Do this - Pull out every row below that contains the word "shape", and copy each one in full.

Material shown -

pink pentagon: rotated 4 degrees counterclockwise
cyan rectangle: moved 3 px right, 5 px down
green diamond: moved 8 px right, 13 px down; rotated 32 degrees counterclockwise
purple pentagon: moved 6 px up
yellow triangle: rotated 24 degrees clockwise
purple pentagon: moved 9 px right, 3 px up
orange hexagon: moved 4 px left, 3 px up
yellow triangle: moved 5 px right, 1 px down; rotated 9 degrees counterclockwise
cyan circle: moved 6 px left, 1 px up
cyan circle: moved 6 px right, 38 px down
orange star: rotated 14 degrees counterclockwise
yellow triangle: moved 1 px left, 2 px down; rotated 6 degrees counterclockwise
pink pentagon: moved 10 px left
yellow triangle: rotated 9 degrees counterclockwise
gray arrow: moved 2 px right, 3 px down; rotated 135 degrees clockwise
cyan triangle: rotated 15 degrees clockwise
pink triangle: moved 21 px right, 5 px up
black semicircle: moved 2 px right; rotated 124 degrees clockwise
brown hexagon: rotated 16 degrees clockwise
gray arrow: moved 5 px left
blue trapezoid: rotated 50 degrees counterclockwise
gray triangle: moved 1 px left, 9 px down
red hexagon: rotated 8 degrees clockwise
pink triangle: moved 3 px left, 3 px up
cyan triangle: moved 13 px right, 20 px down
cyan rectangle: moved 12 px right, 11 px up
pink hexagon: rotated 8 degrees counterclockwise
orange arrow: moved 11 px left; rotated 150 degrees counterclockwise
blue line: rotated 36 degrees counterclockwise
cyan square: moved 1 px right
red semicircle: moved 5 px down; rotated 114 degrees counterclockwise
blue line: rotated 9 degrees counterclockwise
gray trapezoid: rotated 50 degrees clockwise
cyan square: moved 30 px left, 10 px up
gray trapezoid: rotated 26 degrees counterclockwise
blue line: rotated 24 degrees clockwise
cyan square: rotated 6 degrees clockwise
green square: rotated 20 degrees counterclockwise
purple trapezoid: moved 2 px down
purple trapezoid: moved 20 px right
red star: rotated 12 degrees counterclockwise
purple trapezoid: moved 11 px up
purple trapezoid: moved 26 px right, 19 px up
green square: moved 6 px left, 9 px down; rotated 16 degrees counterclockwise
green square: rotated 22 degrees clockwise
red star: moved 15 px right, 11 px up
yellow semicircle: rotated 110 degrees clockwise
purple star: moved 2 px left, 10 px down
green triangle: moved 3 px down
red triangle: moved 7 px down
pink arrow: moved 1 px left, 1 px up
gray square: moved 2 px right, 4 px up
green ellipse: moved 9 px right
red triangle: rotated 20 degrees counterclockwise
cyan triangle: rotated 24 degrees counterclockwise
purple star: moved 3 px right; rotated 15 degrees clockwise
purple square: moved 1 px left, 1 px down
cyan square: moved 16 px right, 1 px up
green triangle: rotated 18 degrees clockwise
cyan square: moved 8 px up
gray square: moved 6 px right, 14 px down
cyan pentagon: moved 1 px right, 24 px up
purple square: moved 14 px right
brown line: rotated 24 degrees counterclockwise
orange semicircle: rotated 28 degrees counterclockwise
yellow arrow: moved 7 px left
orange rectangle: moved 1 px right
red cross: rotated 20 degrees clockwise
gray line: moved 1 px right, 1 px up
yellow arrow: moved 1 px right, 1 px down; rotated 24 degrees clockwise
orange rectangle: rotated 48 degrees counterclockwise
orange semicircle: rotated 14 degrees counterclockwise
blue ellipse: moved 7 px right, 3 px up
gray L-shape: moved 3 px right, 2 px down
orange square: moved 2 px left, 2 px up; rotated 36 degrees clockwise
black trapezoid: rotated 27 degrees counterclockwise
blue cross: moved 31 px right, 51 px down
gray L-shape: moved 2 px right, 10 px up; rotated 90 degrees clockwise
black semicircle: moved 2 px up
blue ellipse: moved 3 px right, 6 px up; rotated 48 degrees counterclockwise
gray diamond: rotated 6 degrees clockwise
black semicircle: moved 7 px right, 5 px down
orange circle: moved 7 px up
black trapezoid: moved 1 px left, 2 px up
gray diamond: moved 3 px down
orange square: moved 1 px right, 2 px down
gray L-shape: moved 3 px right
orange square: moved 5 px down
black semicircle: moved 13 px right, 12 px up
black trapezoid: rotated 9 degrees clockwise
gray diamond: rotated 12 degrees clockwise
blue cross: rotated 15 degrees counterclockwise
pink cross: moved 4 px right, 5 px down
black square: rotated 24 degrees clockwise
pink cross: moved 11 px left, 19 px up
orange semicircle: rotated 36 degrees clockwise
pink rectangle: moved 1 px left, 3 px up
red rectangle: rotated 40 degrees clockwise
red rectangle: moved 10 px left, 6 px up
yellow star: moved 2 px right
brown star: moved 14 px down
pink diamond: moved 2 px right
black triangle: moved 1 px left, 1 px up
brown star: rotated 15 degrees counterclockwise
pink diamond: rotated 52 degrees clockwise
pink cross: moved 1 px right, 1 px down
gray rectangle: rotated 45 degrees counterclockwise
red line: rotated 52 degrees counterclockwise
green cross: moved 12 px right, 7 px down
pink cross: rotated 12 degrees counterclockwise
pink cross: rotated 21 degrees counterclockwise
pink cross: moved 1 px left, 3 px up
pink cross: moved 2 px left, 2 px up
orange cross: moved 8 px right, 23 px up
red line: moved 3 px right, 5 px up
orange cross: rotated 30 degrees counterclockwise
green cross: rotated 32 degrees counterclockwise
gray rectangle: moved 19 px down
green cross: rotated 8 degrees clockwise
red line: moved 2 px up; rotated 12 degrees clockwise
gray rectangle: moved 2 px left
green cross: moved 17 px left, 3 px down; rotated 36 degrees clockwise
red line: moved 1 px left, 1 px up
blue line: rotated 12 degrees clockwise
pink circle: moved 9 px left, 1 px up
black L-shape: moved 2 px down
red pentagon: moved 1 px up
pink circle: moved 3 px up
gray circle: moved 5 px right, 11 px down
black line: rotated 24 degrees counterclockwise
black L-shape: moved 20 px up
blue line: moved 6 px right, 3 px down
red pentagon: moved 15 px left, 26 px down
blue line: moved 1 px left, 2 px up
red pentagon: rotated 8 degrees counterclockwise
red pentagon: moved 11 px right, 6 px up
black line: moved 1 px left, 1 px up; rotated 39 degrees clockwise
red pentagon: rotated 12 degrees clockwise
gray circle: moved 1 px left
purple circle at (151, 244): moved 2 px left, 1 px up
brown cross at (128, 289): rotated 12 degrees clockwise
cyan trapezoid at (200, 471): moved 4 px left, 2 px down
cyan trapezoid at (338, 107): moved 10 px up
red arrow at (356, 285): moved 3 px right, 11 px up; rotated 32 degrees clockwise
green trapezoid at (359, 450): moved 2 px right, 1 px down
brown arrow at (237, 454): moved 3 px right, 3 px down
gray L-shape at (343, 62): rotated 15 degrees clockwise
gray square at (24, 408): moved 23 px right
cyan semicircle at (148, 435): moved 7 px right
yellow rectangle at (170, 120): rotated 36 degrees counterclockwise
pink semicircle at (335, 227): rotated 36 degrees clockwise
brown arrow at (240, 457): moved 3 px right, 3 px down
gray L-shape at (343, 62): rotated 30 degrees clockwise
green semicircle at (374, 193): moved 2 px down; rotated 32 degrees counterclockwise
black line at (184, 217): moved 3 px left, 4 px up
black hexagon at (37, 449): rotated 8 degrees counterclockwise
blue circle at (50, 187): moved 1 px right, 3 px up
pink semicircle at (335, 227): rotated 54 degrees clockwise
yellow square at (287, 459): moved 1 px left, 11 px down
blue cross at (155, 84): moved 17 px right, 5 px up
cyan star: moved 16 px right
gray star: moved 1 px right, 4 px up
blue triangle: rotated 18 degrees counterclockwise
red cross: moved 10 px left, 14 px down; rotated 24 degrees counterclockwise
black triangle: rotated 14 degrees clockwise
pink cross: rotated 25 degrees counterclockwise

The result -
gray L-shape: moved 3 px right, 2 px down
gray L-shape: moved 2 px right, 10 px up; rotated 90 degrees clockwise
gray L-shape: moved 3 px right
black L-shape: moved 2 px down
black L-shape: moved 20 px up
gray L-shape at (343, 62): rotated 15 degrees clockwise
gray L-shape at (343, 62): rotated 30 degrees clockwise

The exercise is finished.